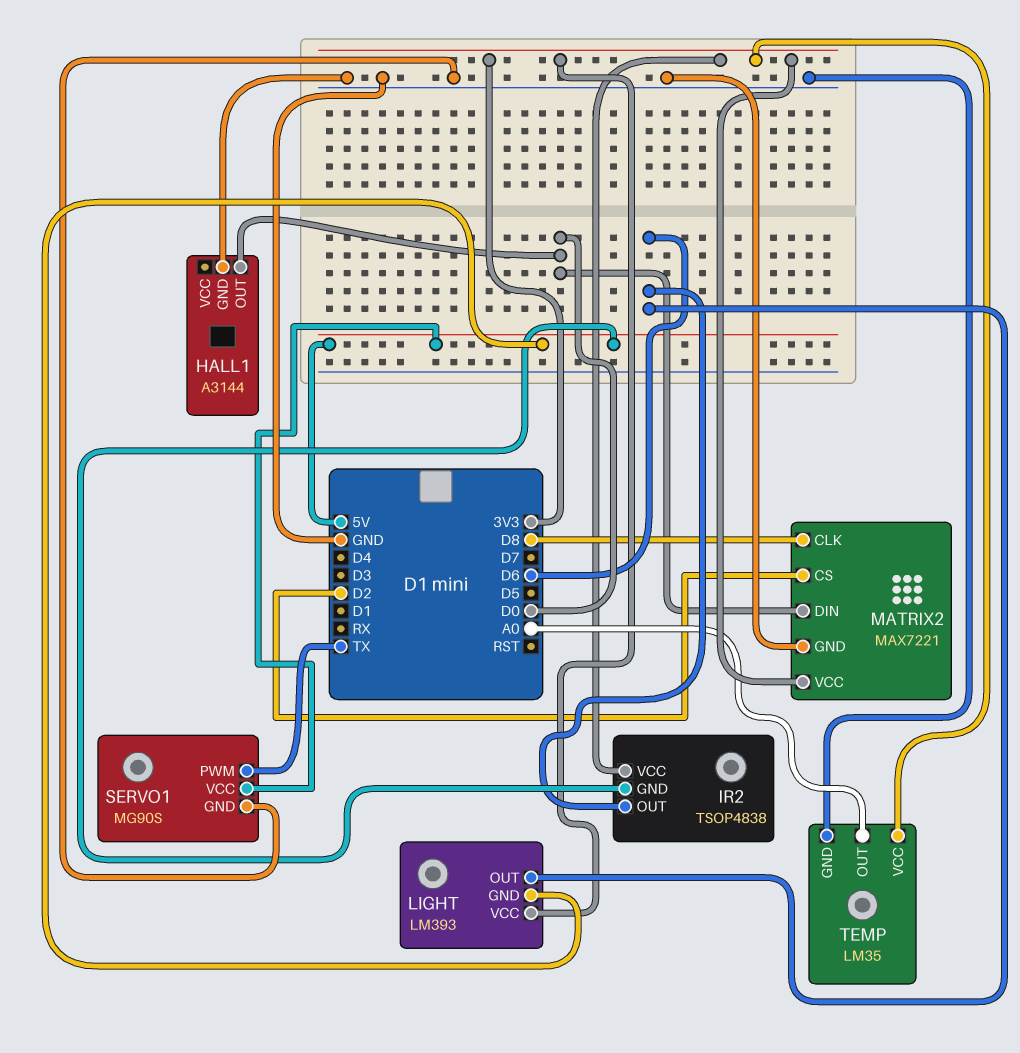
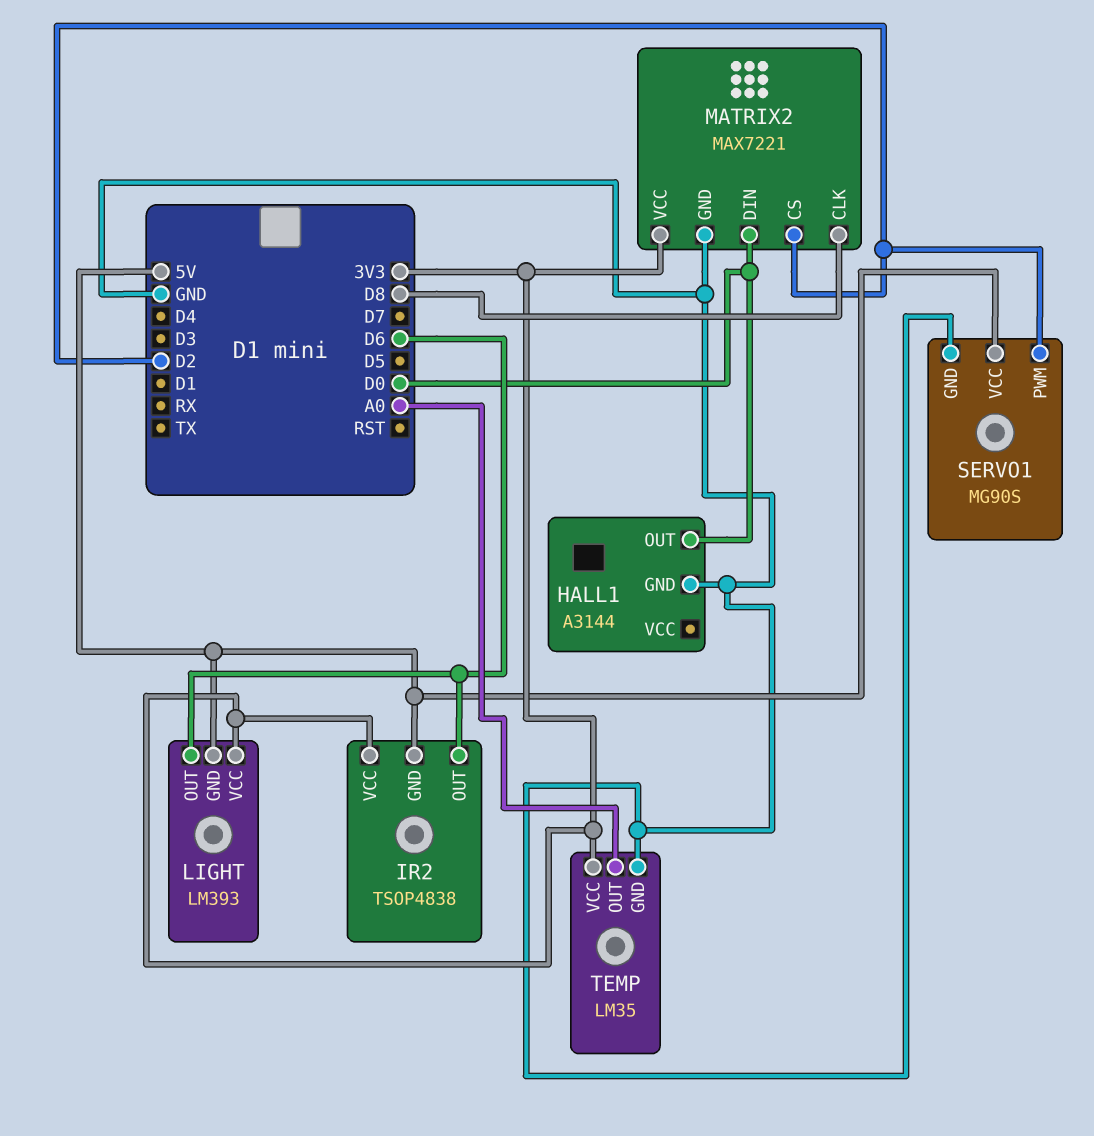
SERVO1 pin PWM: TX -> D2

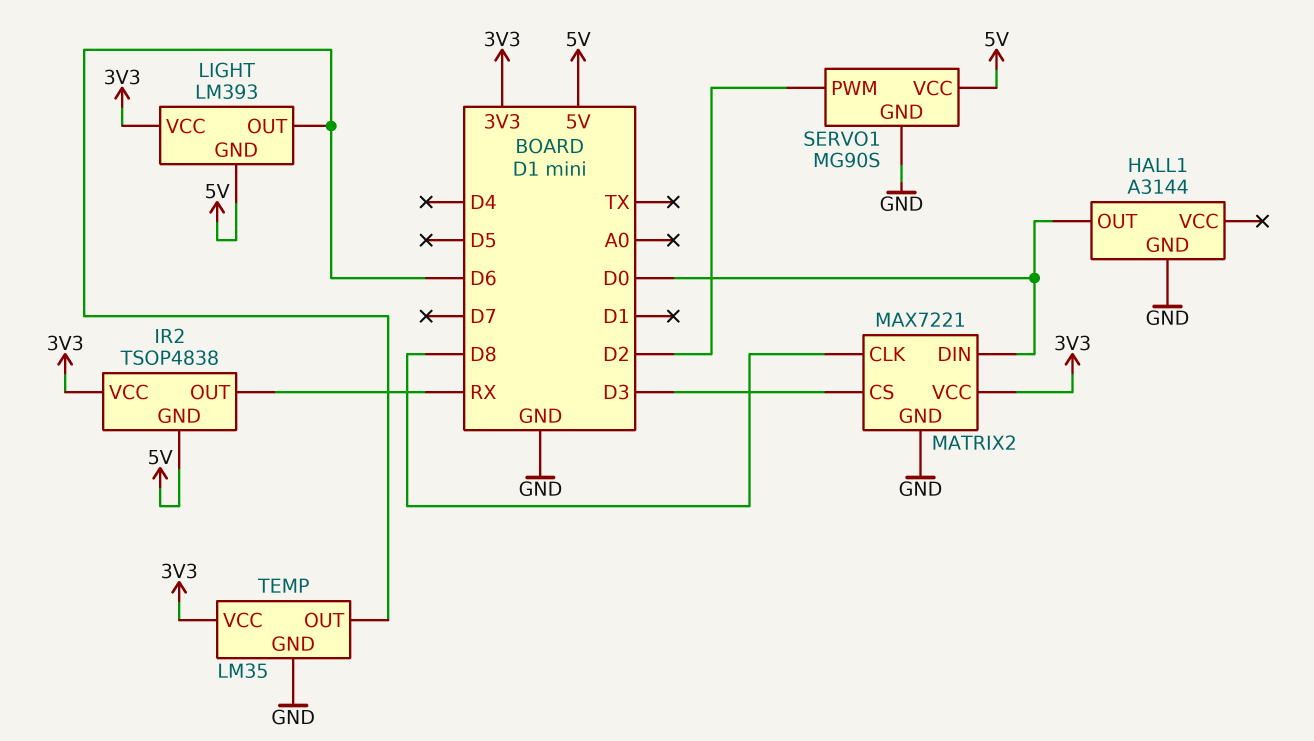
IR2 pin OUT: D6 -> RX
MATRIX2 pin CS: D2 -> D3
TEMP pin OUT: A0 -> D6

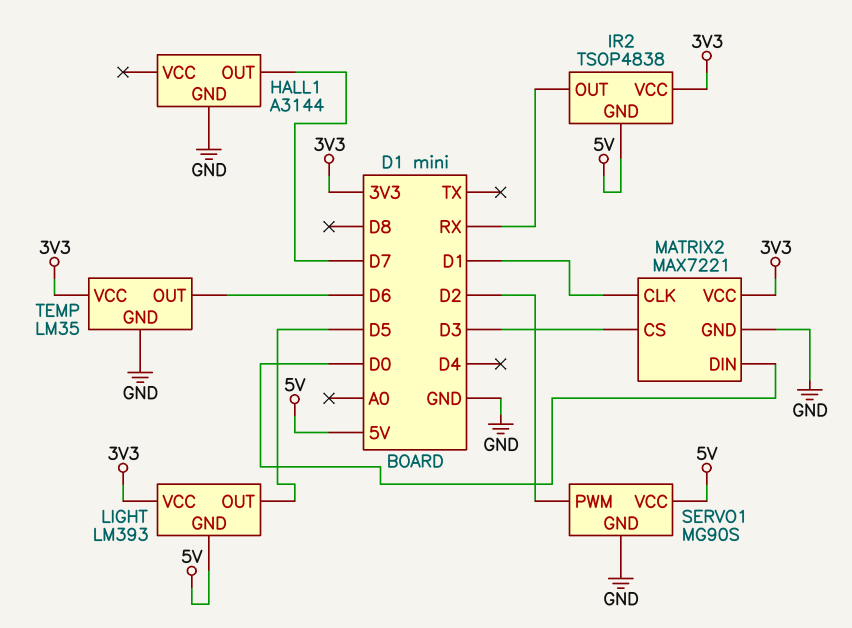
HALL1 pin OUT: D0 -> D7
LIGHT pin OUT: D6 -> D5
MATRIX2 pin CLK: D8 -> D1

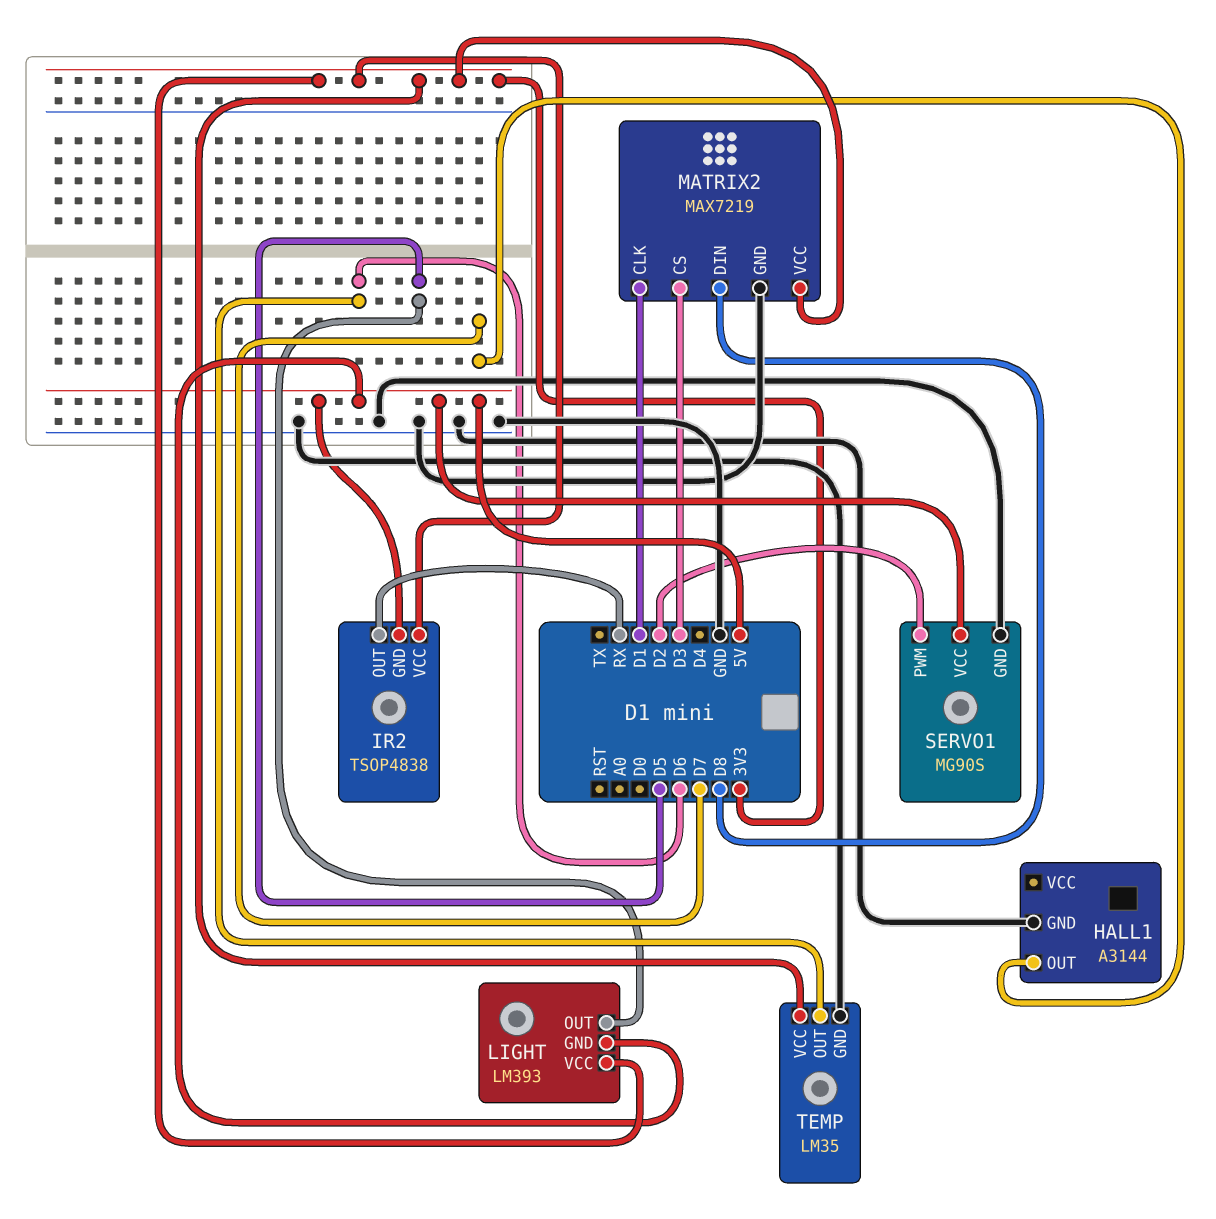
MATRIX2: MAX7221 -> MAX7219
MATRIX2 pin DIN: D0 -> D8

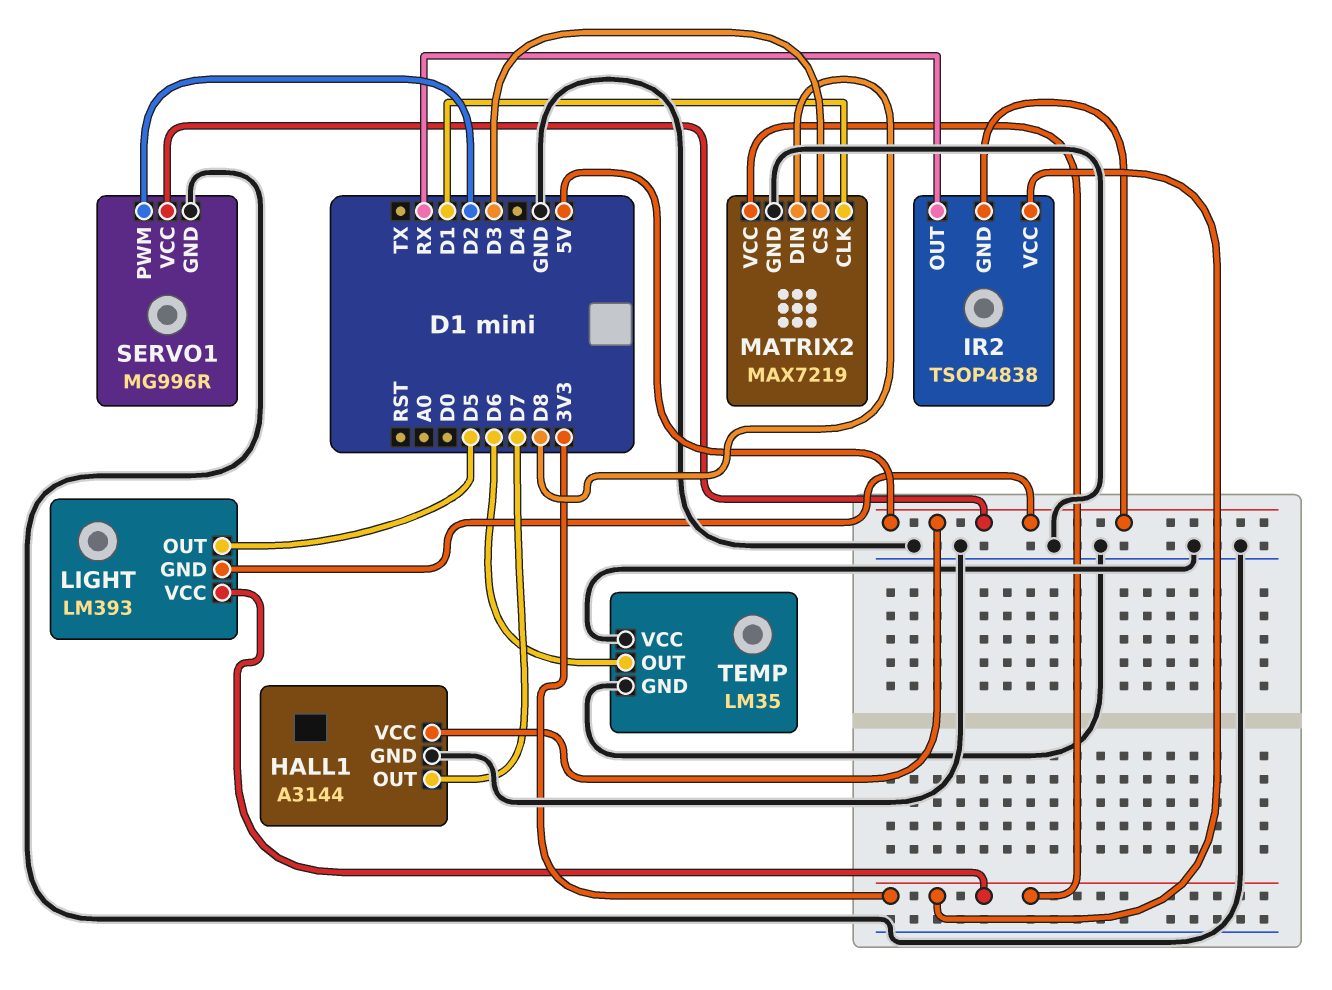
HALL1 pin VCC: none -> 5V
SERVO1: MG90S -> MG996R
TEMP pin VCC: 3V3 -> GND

....................

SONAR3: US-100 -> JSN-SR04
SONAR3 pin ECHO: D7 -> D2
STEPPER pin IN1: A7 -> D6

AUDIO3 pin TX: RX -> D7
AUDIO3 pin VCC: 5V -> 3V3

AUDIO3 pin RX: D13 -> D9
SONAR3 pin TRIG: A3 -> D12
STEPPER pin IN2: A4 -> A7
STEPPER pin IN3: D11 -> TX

....................

**Work to be completed:**
Print nothing but the lines above starting with the line that contains "SERVO1 pin PWM: TX -> D2" and going on through the line that contains "TEMP pin VCC: 3V3 -> GND". Leave out the pictures.

**Task result:**
SERVO1 pin PWM: TX -> D2

IR2 pin OUT: D6 -> RX
MATRIX2 pin CS: D2 -> D3
TEMP pin OUT: A0 -> D6

HALL1 pin OUT: D0 -> D7
LIGHT pin OUT: D6 -> D5
MATRIX2 pin CLK: D8 -> D1

MATRIX2: MAX7221 -> MAX7219
MATRIX2 pin DIN: D0 -> D8

HALL1 pin VCC: none -> 5V
SERVO1: MG90S -> MG996R
TEMP pin VCC: 3V3 -> GND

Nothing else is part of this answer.